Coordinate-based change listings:
══════════

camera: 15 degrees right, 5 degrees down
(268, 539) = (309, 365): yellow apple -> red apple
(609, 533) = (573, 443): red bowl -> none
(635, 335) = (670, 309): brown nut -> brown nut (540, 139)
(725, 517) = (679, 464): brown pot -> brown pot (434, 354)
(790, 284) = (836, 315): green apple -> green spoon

══════════

### [WHAT TO WORK ON]
Throughout the data above, find each line that includes the string "brown"; state only how many there are.

### [SOLUTION TO THE PROBLEM]
2